**WHAT THE TASK ASKS**
Check every line of the entries for "none", and copy the lines that hold it.

DATASET EXCERPTS: Begin

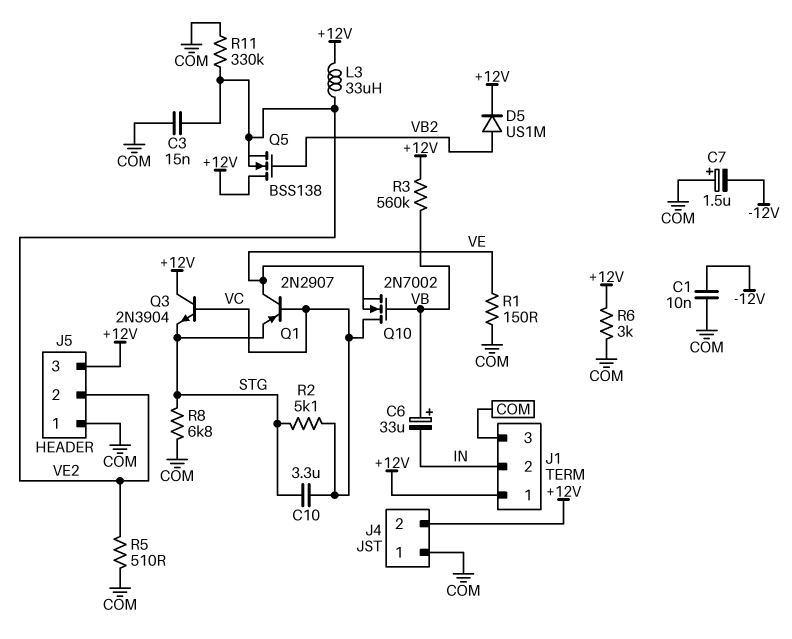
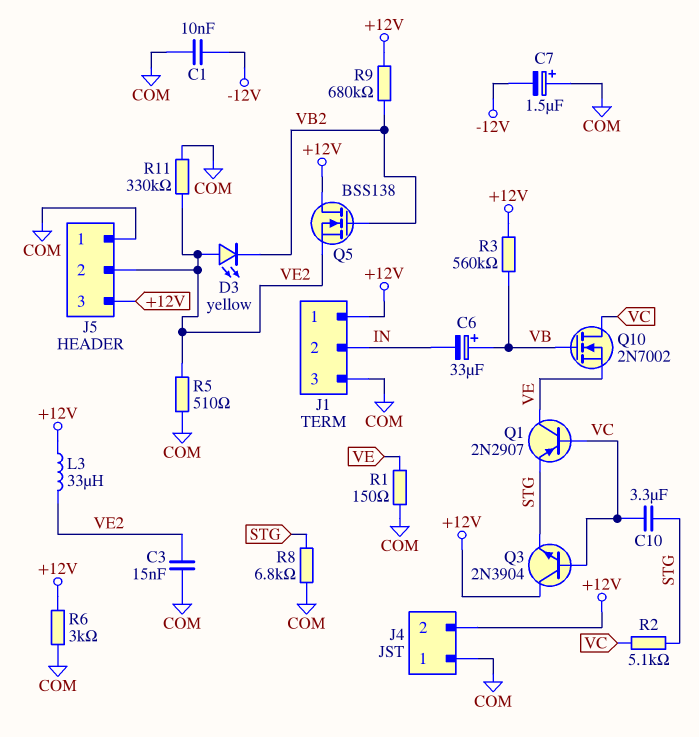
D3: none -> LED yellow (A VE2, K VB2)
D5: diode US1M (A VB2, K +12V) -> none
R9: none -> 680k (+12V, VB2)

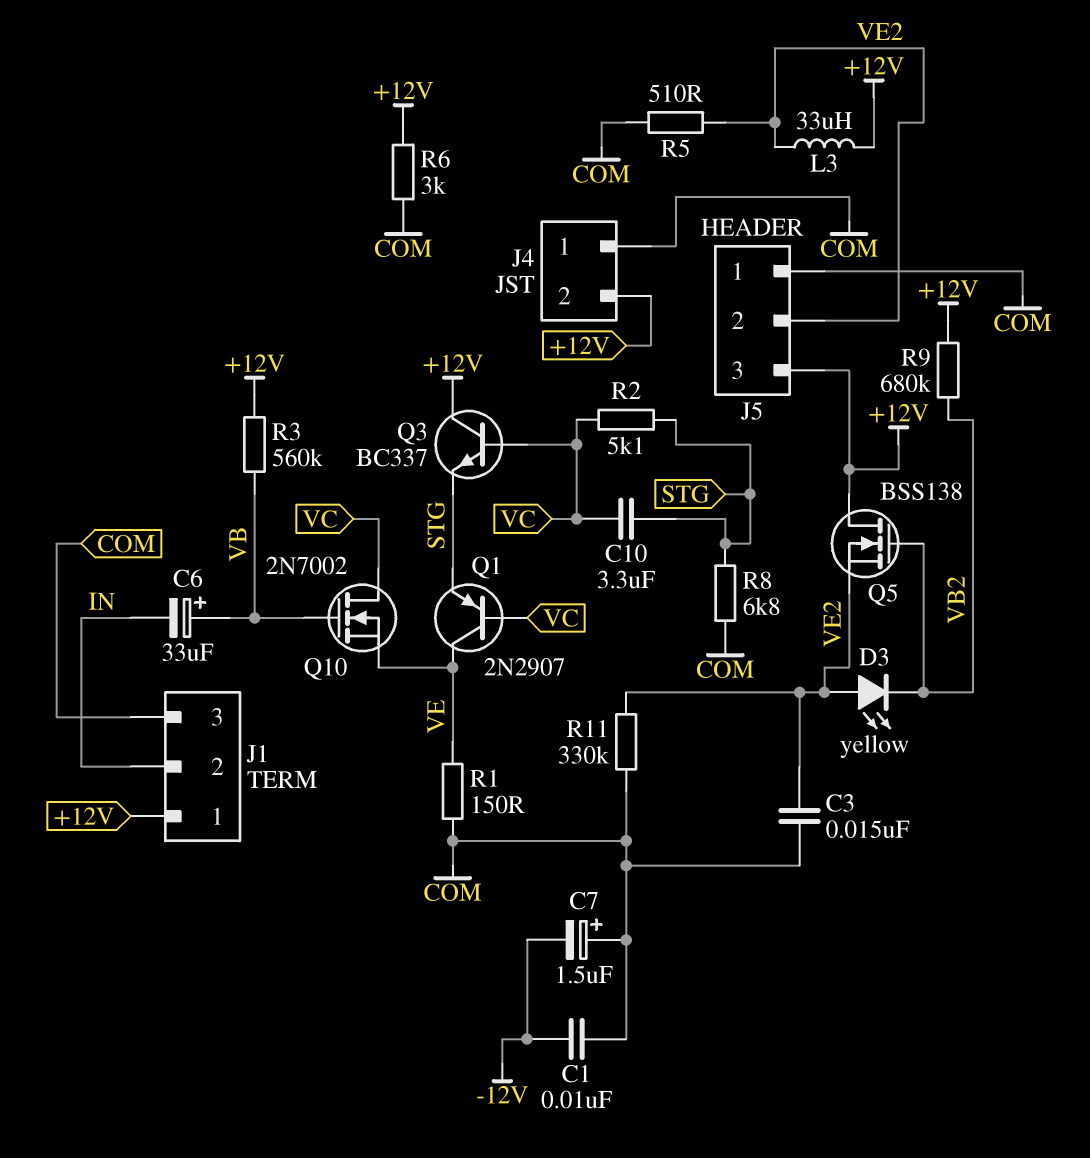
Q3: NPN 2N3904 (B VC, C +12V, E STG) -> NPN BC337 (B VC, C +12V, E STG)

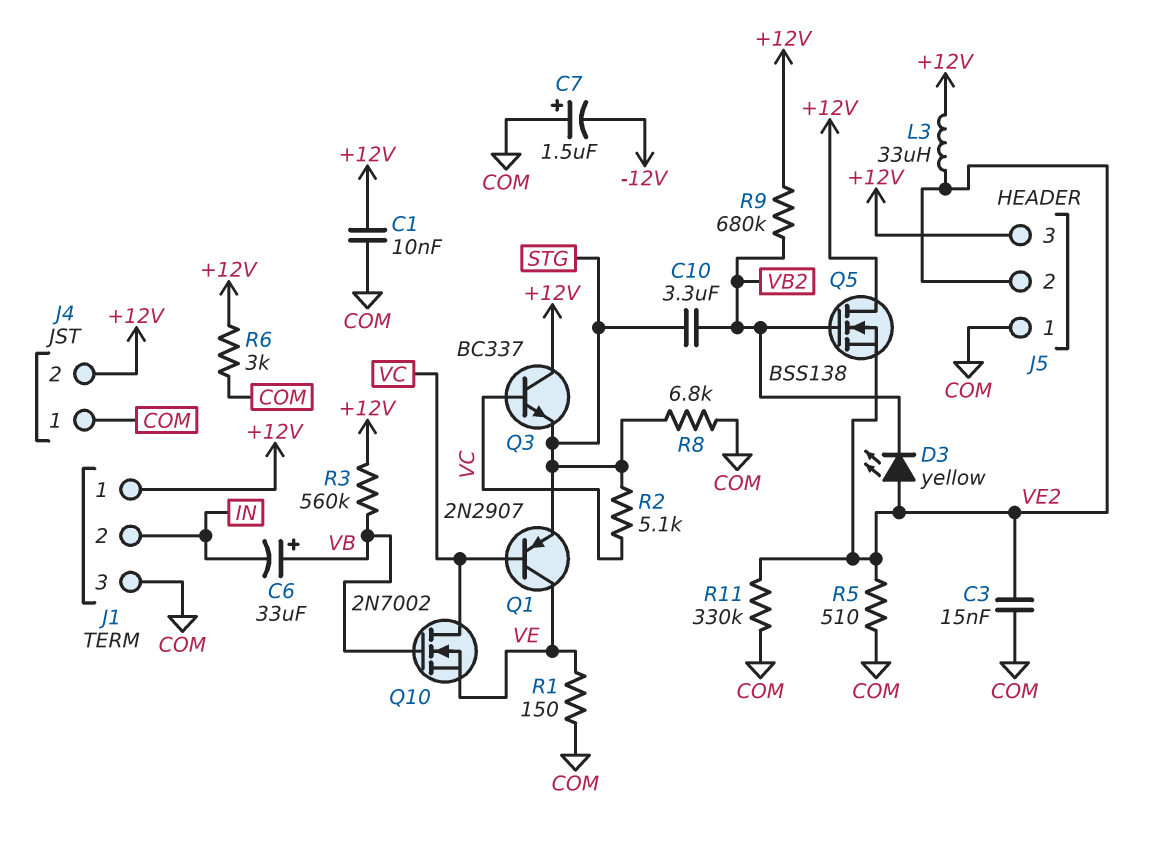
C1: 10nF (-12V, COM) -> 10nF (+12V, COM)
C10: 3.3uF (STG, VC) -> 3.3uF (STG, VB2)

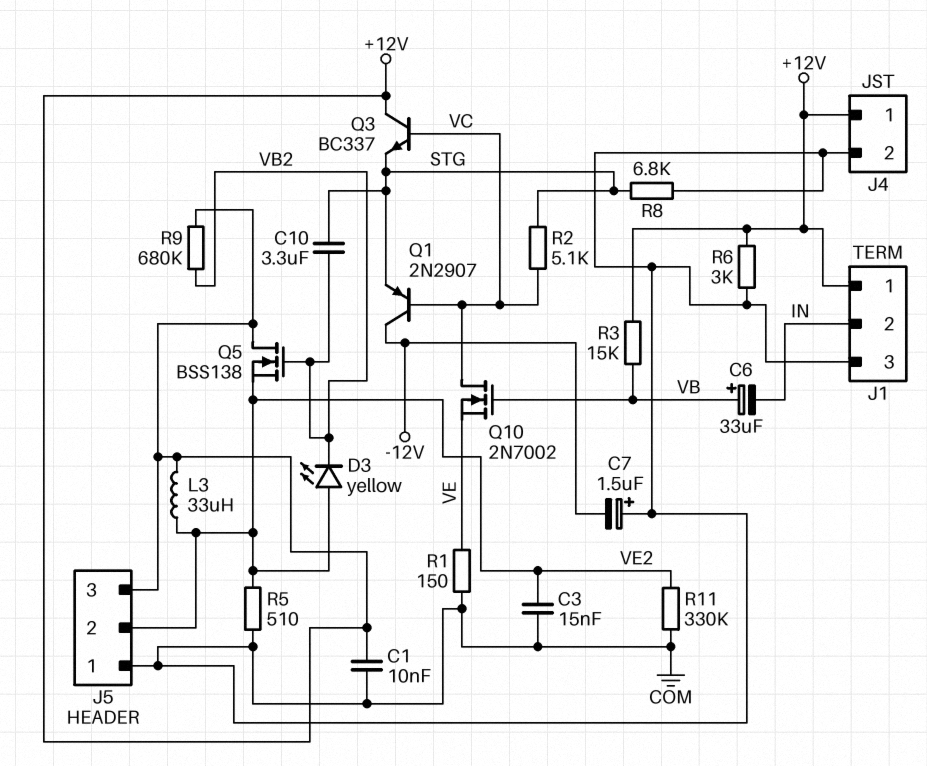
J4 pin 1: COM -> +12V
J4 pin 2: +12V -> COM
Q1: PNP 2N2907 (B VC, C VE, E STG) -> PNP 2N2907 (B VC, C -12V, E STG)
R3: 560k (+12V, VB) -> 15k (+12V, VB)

DATASET EXCERPTS: End

**RESPONSE TO THIS TASK**
D3: none -> LED yellow (A VE2, K VB2)
D5: diode US1M (A VB2, K +12V) -> none
R9: none -> 680k (+12V, VB2)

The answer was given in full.